Your task:
Express every line of the records below as a JSON list of strings, with one string per line and blank lines omitted. Leave the pictures out of the list.

─── Data records

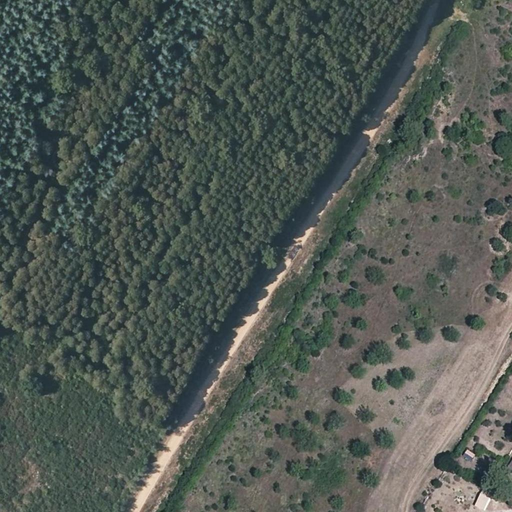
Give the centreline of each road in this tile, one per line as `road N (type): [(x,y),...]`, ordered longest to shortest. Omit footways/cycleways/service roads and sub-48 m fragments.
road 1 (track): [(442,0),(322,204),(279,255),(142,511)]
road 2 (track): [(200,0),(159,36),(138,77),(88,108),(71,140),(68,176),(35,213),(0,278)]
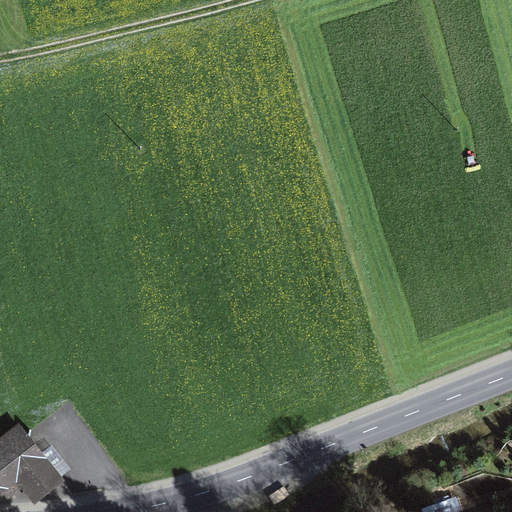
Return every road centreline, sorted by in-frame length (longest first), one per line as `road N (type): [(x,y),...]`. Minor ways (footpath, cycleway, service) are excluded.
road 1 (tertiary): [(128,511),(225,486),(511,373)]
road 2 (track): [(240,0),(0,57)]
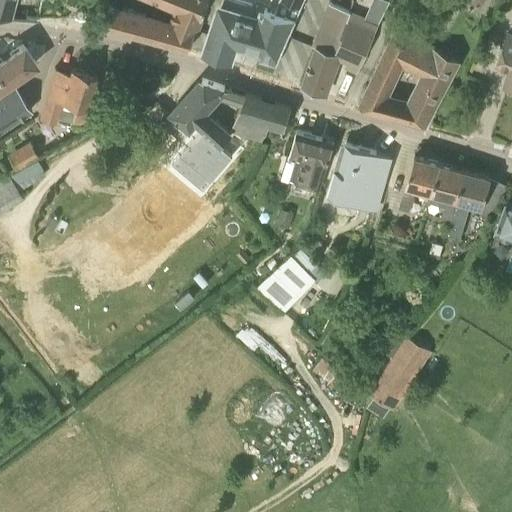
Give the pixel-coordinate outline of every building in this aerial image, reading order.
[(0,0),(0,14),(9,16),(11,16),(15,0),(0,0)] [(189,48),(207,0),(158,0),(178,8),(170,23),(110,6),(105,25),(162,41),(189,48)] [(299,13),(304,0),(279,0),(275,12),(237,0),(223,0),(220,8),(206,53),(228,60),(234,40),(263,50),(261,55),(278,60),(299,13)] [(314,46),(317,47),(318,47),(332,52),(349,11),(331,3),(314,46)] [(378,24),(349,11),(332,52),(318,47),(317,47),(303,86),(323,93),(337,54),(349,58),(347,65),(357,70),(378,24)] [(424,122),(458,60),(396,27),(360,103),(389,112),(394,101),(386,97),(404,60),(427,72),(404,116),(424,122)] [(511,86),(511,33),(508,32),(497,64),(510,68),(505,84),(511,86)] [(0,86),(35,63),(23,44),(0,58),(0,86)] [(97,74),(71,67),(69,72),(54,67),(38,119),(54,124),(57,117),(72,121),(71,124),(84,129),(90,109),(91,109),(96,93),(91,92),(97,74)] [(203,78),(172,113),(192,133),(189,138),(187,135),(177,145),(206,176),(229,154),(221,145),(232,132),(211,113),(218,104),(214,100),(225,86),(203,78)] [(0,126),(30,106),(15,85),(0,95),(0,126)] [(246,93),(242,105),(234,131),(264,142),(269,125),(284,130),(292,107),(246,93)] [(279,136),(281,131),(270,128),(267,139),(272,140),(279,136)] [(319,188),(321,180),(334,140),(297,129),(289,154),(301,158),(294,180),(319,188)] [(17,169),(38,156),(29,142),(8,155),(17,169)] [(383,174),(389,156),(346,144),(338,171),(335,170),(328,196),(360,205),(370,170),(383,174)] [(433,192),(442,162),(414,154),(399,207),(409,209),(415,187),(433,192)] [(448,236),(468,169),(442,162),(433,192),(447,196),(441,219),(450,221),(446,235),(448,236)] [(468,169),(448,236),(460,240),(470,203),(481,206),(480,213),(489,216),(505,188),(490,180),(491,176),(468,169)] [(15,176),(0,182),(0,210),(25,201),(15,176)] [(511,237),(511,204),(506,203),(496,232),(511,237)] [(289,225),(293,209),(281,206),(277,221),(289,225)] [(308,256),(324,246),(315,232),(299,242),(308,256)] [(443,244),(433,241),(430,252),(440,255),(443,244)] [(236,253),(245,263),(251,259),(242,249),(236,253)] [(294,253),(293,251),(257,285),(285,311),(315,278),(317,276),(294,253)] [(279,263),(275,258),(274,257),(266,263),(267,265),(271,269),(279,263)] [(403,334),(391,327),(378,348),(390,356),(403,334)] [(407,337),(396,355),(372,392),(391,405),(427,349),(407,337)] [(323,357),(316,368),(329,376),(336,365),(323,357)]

──────

Task output:
[
  "Give the centreline of each road in this tile, one per line as `road N (type): [(x,y),...]`, ordered longest to shortest. Omit footways/cycleways/service roads and sub-48 m fragments.",
  "road 1 (track): [(442,0),(322,204),(279,255),(142,511)]",
  "road 2 (track): [(200,0),(159,36),(138,77),(88,108),(71,140),(68,176),(35,213),(0,278)]",
  "Return every road centreline, sorted by in-frame length (longest first), one per line as `road N (type): [(x,y),...]`. Minor ways (footpath, cycleway, service) are excluded.",
  "road 1 (tertiary): [(128,511),(225,486),(511,373)]",
  "road 2 (track): [(240,0),(0,57)]",
  "Give the pixel-coordinate outline of every building in this aerial image, reading order.",
  "[(0,0),(0,14),(9,16),(11,16),(15,0),(0,0)] [(189,48),(207,0),(158,0),(178,8),(170,23),(110,6),(105,25),(162,41),(189,48)] [(299,13),(304,0),(279,0),(275,12),(237,0),(223,0),(220,8),(206,53),(228,60),(234,40),(263,50),(261,55),(278,60),(299,13)] [(314,46),(317,47),(318,47),(332,52),(349,11),(331,3),(314,46)] [(378,24),(349,11),(332,52),(318,47),(317,47),(303,86),(323,93),(337,54),(349,58),(347,65),(357,70),(378,24)] [(424,122),(458,60),(396,27),(360,103),(389,112),(394,101),(386,97),(404,60),(427,72),(404,116),(424,122)] [(511,86),(511,33),(508,32),(497,64),(510,68),(505,84),(511,86)] [(0,86),(35,63),(23,44),(0,58),(0,86)] [(97,74),(71,67),(69,72),(54,67),(38,119),(54,124),(57,117),(72,121),(71,124),(84,129),(90,109),(91,109),(96,93),(91,92),(97,74)] [(203,78),(172,113),(192,133),(189,138),(187,135),(177,145),(206,176),(229,154),(221,145),(232,132),(211,113),(218,104),(214,100),(225,86),(203,78)] [(0,126),(30,106),(15,85),(0,95),(0,126)] [(246,93),(242,105),(234,131),(264,142),(269,125),(284,130),(292,107),(246,93)] [(279,136),(281,131),(270,128),(267,139),(272,140),(279,136)] [(319,188),(321,180),(334,140),(297,129),(289,154),(301,158),(294,180),(319,188)] [(17,169),(38,156),(29,142),(8,155),(17,169)] [(383,174),(389,156),(346,144),(338,171),(335,170),(328,196),(360,205),(370,170),(383,174)] [(433,192),(442,162),(414,154),(399,207),(409,209),(415,187),(433,192)] [(448,236),(468,169),(442,162),(433,192),(447,196),(441,219),(450,221),(446,235),(448,236)] [(468,169),(448,236),(460,240),(470,203),(481,206),(480,213),(489,216),(505,188),(490,180),(491,176),(468,169)] [(15,176),(0,182),(0,210),(25,201),(15,176)] [(511,237),(511,204),(506,203),(496,232),(511,237)] [(289,225),(293,209),(281,206),(277,221),(289,225)] [(308,256),(324,246),(315,232),(299,242),(308,256)] [(443,244),(433,241),(430,252),(440,255),(443,244)] [(236,253),(245,263),(251,259),(242,249),(236,253)] [(294,253),(293,251),(257,285),(285,311),(315,278),(317,276),(294,253)] [(279,263),(275,258),(274,257),(266,263),(267,265),(271,269),(279,263)] [(403,334),(391,327),(378,348),(390,356),(403,334)] [(407,337),(396,355),(372,392),(391,405),(427,349),(407,337)] [(323,357),(316,368),(329,376),(336,365),(323,357)]"
]